### SOURCE INFORMATION

___

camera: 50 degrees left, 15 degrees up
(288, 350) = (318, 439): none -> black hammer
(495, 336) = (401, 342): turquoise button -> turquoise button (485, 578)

___

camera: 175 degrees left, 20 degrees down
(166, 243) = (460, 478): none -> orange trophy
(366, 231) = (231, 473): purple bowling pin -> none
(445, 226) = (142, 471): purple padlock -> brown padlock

___

### AIM OF THE TASK
From the line containing "camera: 50 degrees left, 15 degrees up" down to the line containing "(495, 336) = (401, 342): turquoise" in the material above, reproduce every line exactly, including the two end lines.

### TASK RESPONSE
camera: 50 degrees left, 15 degrees up
(288, 350) = (318, 439): none -> black hammer
(495, 336) = (401, 342): turquoise button -> turquoise button (485, 578)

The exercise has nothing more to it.